# Task to carry out
Copy out the data below line for line, with the wording unchanged. Leave out the pictures.

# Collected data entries
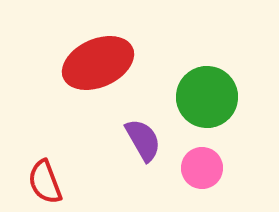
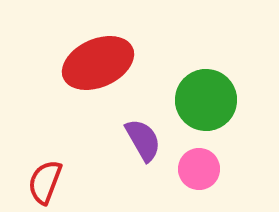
green circle: moved 1 px left, 3 px down
pink circle: moved 3 px left, 1 px down
red semicircle: rotated 42 degrees clockwise
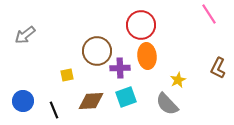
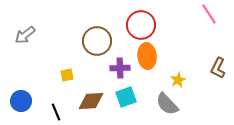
brown circle: moved 10 px up
blue circle: moved 2 px left
black line: moved 2 px right, 2 px down
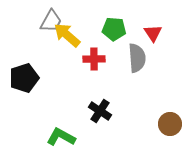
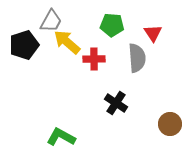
green pentagon: moved 2 px left, 4 px up
yellow arrow: moved 7 px down
black pentagon: moved 33 px up
black cross: moved 16 px right, 8 px up
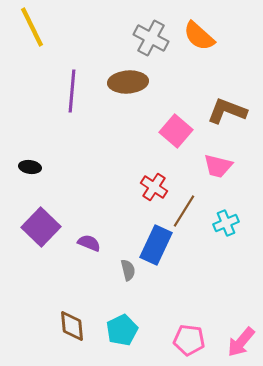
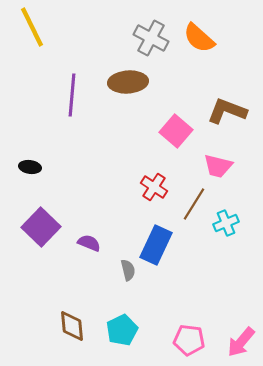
orange semicircle: moved 2 px down
purple line: moved 4 px down
brown line: moved 10 px right, 7 px up
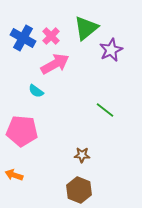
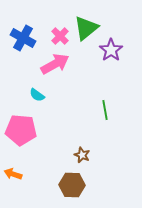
pink cross: moved 9 px right
purple star: rotated 10 degrees counterclockwise
cyan semicircle: moved 1 px right, 4 px down
green line: rotated 42 degrees clockwise
pink pentagon: moved 1 px left, 1 px up
brown star: rotated 21 degrees clockwise
orange arrow: moved 1 px left, 1 px up
brown hexagon: moved 7 px left, 5 px up; rotated 20 degrees counterclockwise
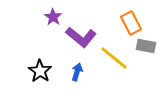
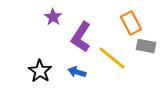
purple L-shape: rotated 84 degrees clockwise
yellow line: moved 2 px left
blue arrow: rotated 90 degrees counterclockwise
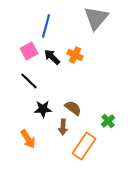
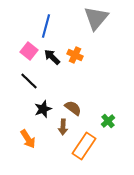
pink square: rotated 24 degrees counterclockwise
black star: rotated 18 degrees counterclockwise
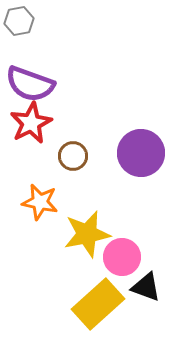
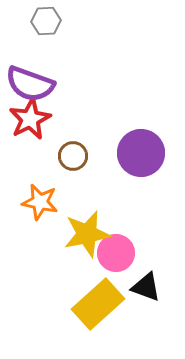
gray hexagon: moved 27 px right; rotated 8 degrees clockwise
red star: moved 1 px left, 4 px up
pink circle: moved 6 px left, 4 px up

# Finished answer
green circle: moved 1 px left, 3 px down
pink circle: moved 3 px left, 1 px down
red semicircle: rotated 42 degrees clockwise
brown circle: moved 10 px up
blue circle: moved 2 px left
black line: moved 2 px right, 2 px down
green pentagon: moved 2 px left, 4 px up
yellow arrow: moved 7 px down
black pentagon: moved 33 px up
black cross: moved 16 px right, 8 px up
orange semicircle: moved 2 px down
purple line: moved 4 px down
brown line: moved 10 px right, 7 px up
pink cross: moved 9 px right
purple star: rotated 10 degrees counterclockwise
cyan semicircle: moved 1 px right, 4 px down
green line: rotated 42 degrees clockwise
pink pentagon: moved 1 px left, 1 px up
brown star: rotated 21 degrees clockwise
orange arrow: moved 1 px left, 1 px up
brown hexagon: moved 7 px left, 5 px up; rotated 20 degrees counterclockwise
purple L-shape: rotated 84 degrees clockwise
yellow line: moved 2 px left
blue arrow: rotated 90 degrees counterclockwise
pink square: rotated 24 degrees counterclockwise
black star: rotated 18 degrees counterclockwise
gray hexagon: moved 27 px right; rotated 8 degrees clockwise
red star: moved 1 px left, 4 px up
pink circle: moved 6 px left, 4 px up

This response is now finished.